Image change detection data
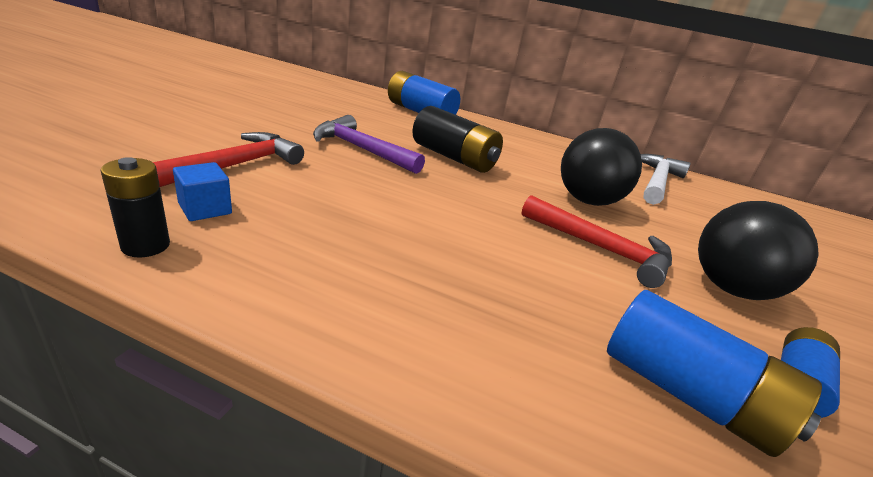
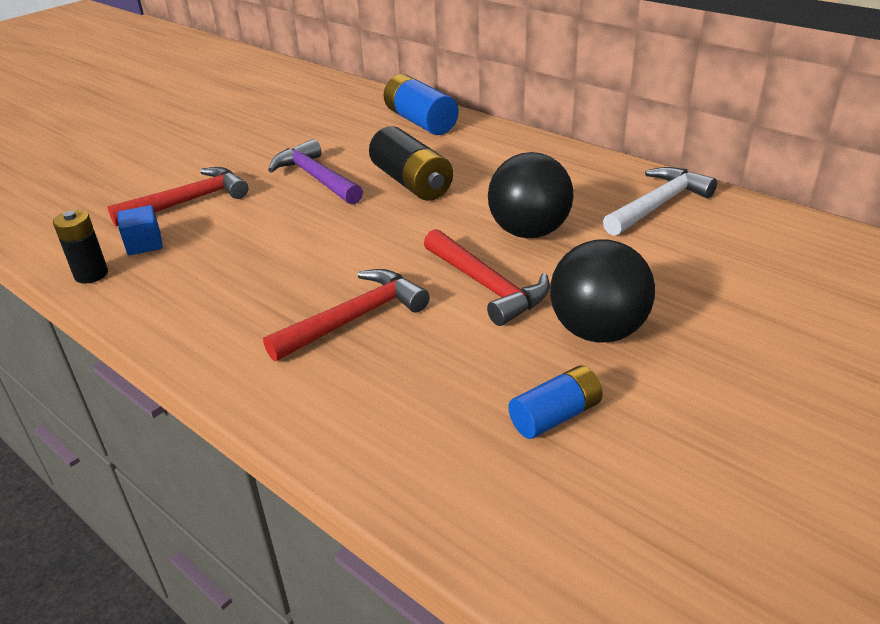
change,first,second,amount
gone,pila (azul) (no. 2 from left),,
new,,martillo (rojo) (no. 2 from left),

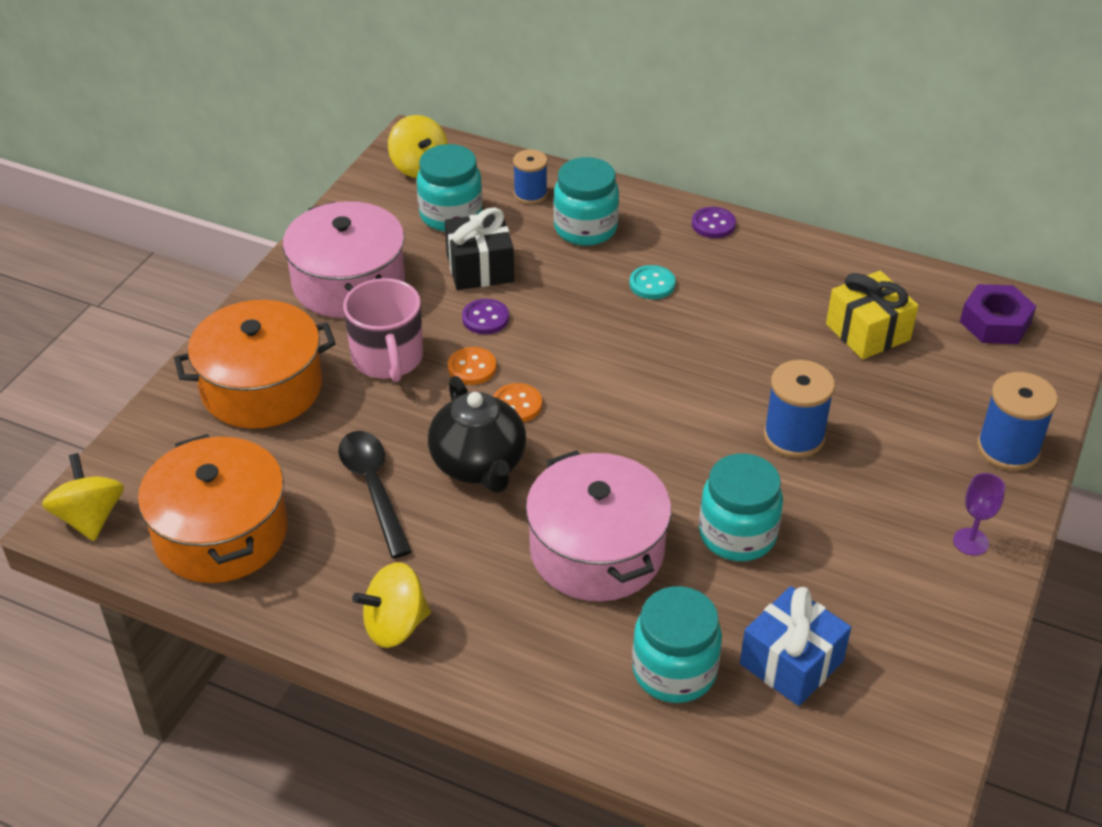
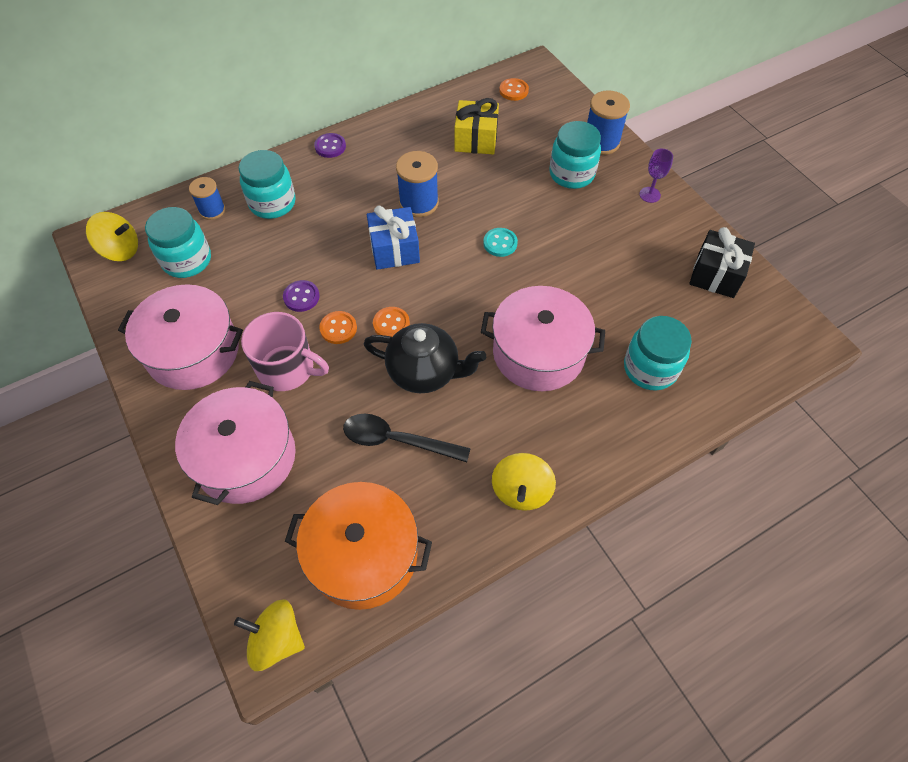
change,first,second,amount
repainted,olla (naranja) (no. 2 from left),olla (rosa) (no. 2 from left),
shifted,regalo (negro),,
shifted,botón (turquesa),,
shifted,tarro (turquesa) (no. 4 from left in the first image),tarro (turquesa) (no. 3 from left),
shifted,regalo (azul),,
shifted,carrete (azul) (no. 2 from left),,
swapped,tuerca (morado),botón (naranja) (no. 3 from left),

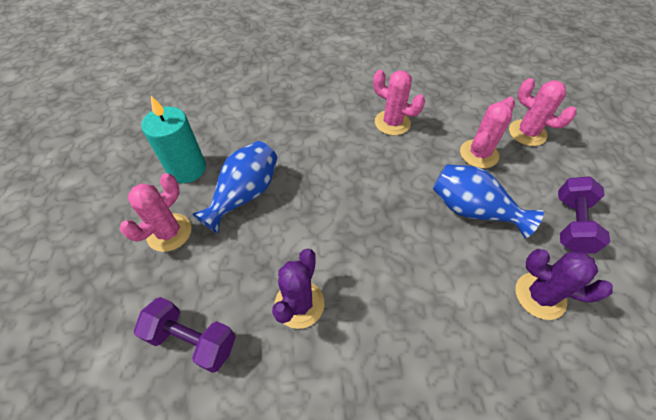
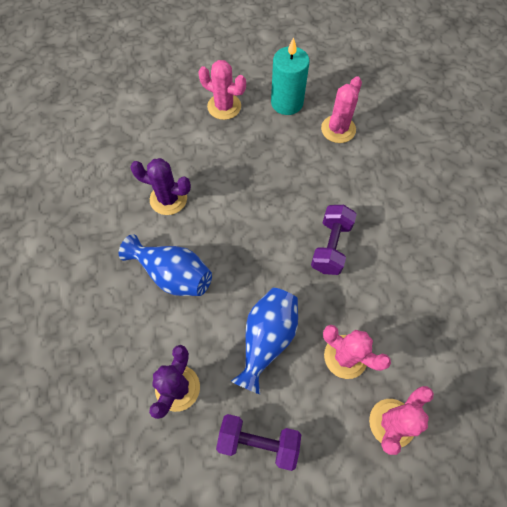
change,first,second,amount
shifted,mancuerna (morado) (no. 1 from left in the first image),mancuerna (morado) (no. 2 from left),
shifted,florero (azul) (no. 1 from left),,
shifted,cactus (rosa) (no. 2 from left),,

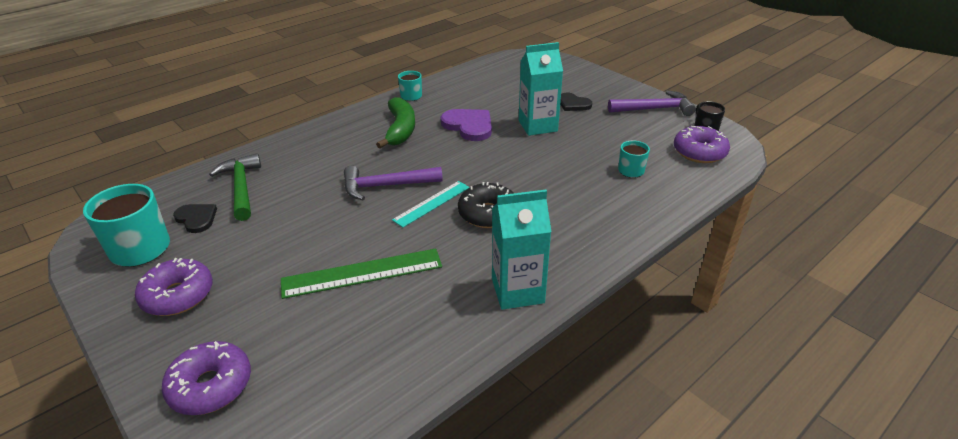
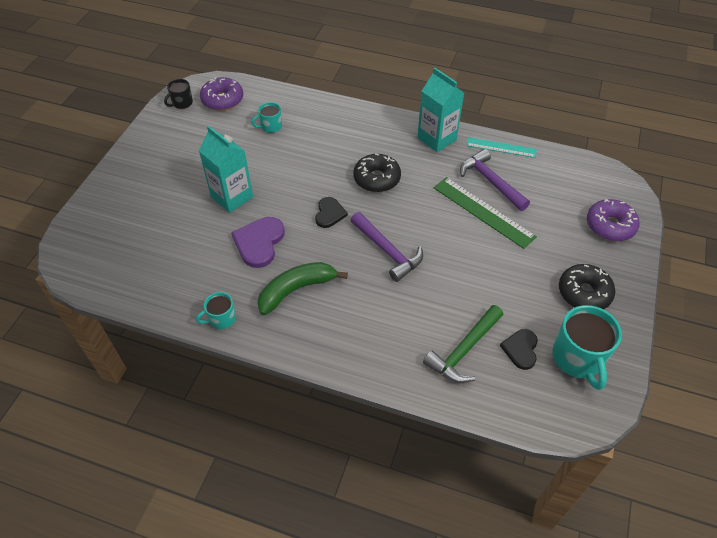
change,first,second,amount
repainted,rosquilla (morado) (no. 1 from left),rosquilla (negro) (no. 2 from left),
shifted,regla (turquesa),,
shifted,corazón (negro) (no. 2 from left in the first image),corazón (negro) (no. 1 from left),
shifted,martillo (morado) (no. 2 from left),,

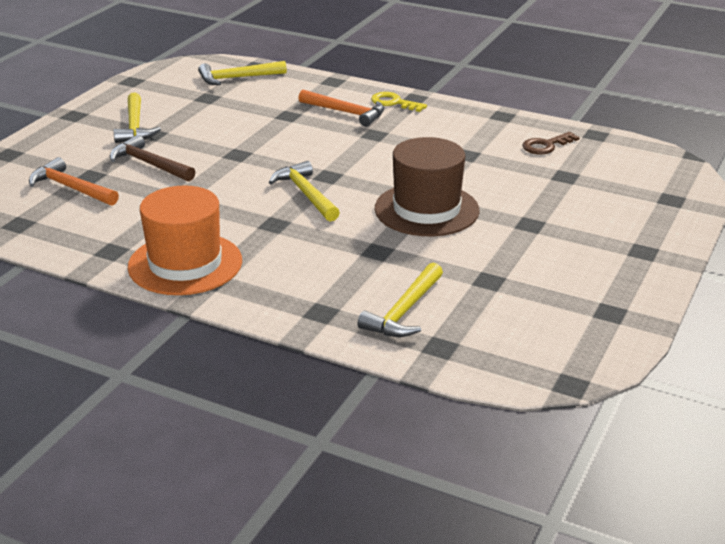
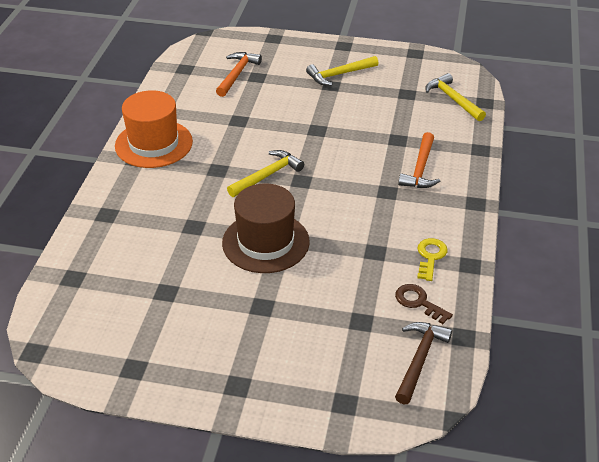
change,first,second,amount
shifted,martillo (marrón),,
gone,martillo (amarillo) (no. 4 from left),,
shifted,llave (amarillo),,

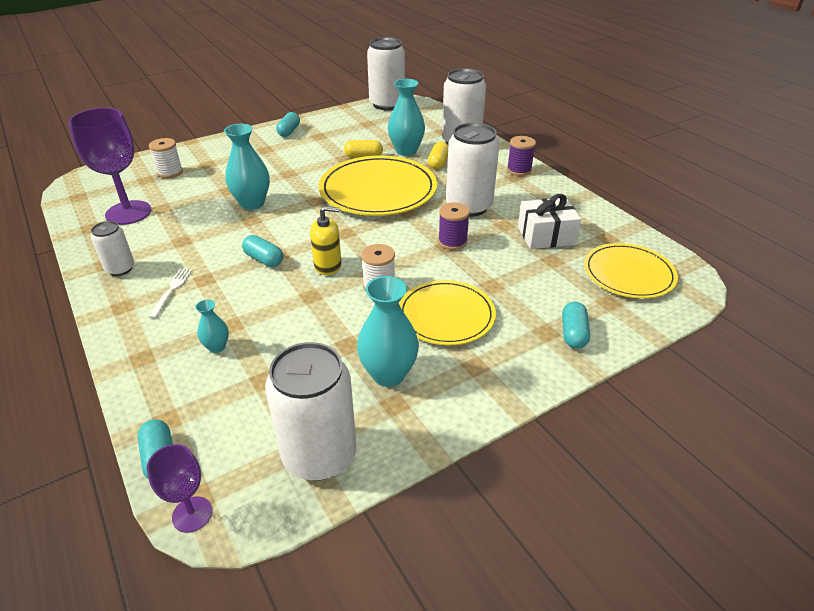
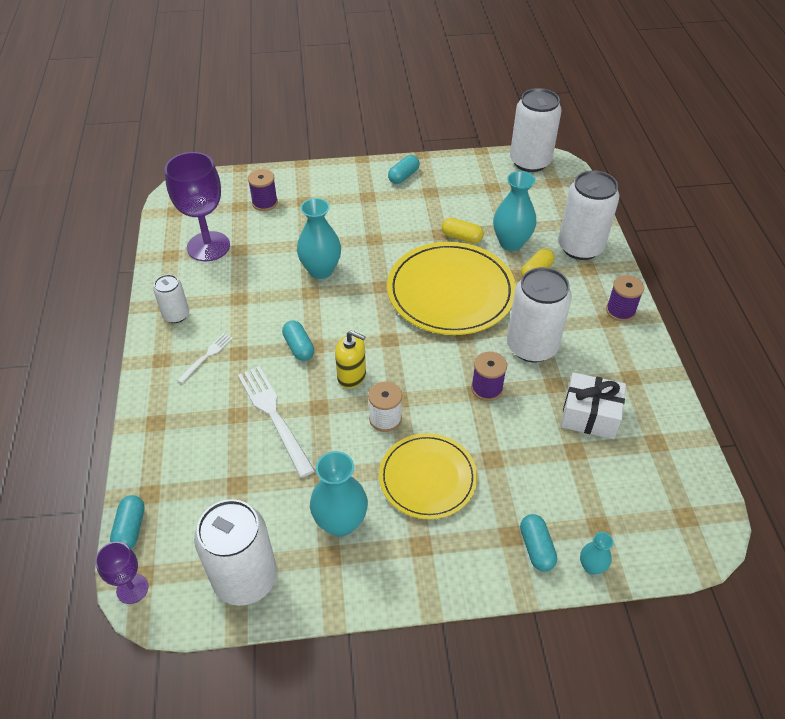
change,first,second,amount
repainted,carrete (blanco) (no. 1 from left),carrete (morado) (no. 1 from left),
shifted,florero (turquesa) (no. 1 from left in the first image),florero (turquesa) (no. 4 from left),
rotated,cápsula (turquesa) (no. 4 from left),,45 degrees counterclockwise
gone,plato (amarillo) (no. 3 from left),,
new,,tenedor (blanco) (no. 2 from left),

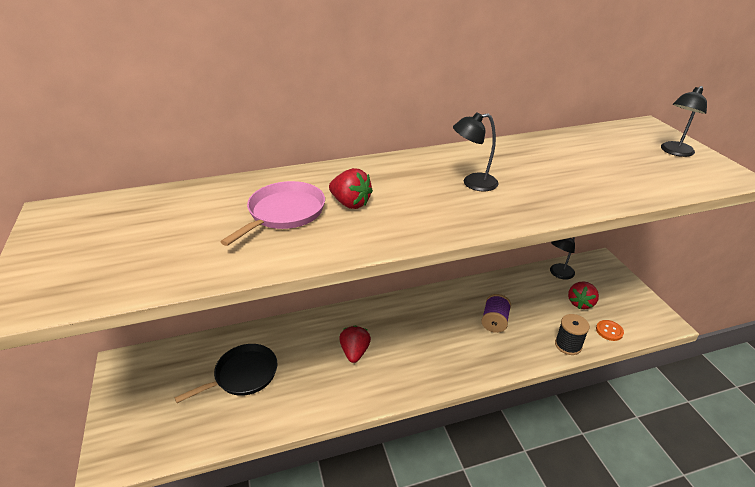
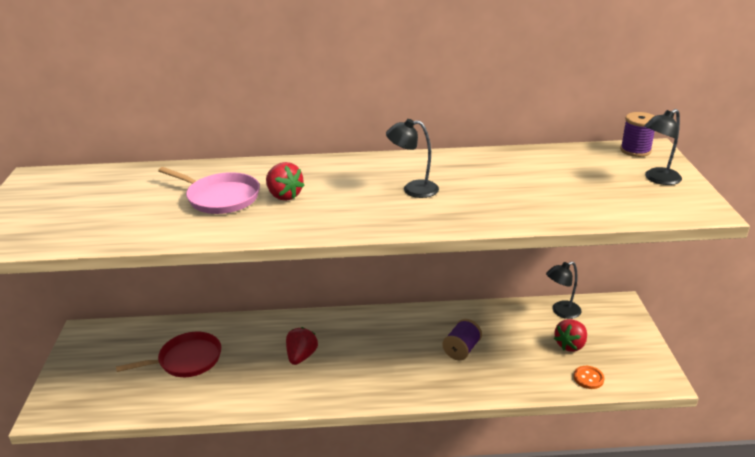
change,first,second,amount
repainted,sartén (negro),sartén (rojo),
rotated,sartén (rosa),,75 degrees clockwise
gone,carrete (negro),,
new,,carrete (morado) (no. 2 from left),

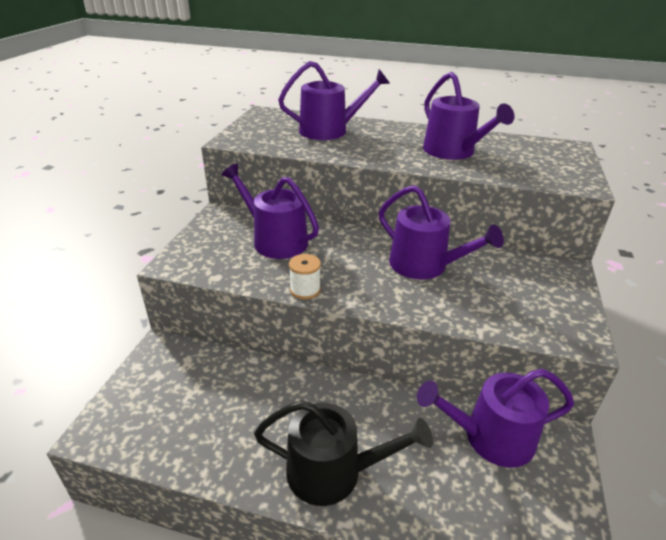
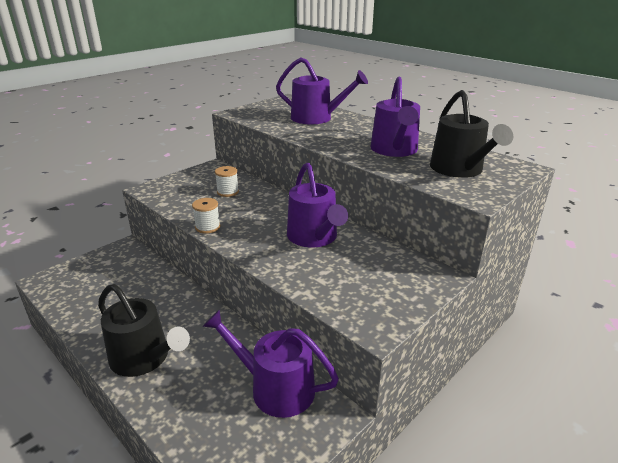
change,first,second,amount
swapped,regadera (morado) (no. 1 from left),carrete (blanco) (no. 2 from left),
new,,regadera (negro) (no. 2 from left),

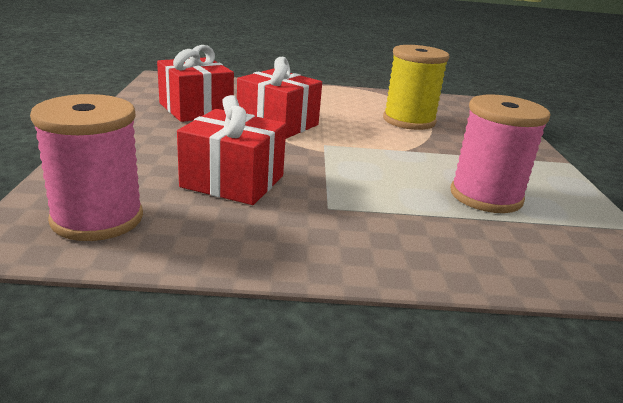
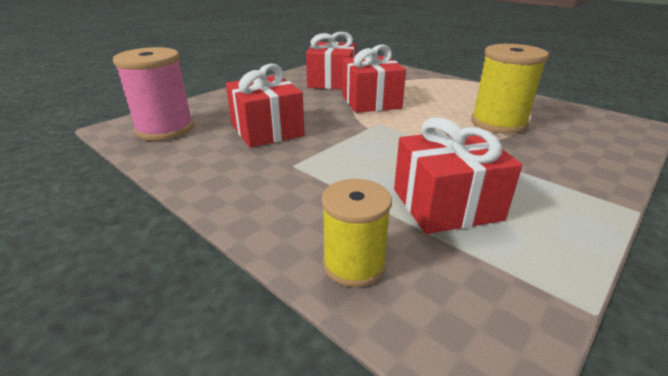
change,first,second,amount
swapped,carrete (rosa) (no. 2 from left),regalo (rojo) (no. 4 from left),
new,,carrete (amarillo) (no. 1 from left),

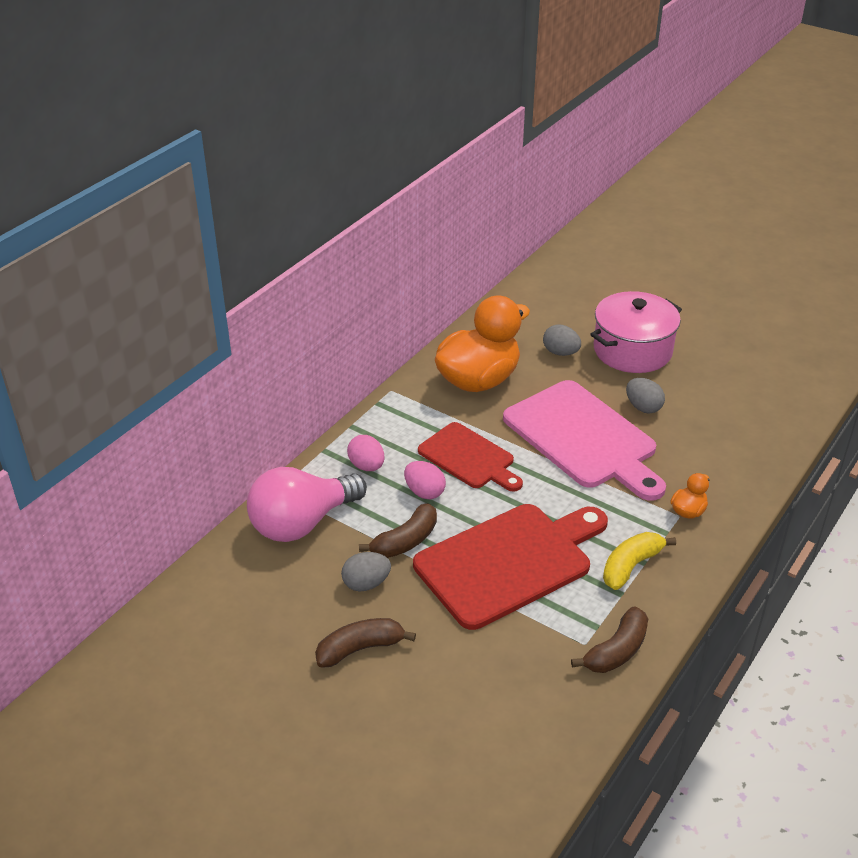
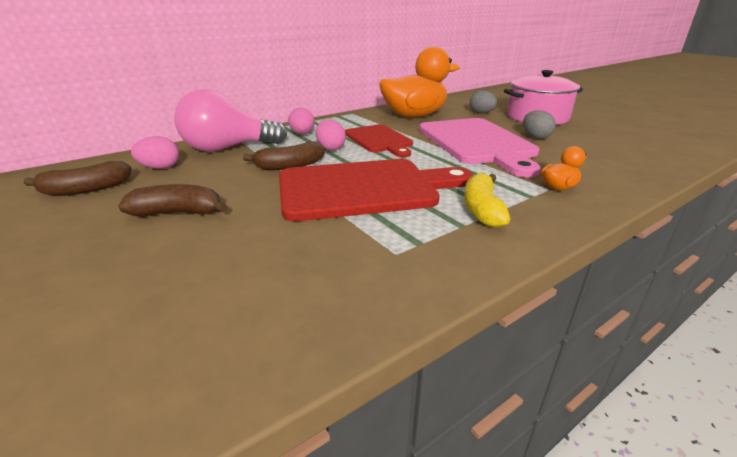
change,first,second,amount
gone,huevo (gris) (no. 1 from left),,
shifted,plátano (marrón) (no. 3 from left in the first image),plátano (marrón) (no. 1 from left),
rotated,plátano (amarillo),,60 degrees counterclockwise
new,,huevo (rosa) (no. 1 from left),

* TASK ITEM
Lines containing the word "carrete" are to be pulled from the records and copied.

* REPLY
shifted,carrete (azul) (no. 2 from left),,
repainted,carrete (blanco) (no. 1 from left),carrete (morado) (no. 1 from left),
gone,carrete (negro),,
new,,carrete (morado) (no. 2 from left),
swapped,regadera (morado) (no. 1 from left),carrete (blanco) (no. 2 from left),
swapped,carrete (rosa) (no. 2 from left),regalo (rojo) (no. 4 from left),
new,,carrete (amarillo) (no. 1 from left),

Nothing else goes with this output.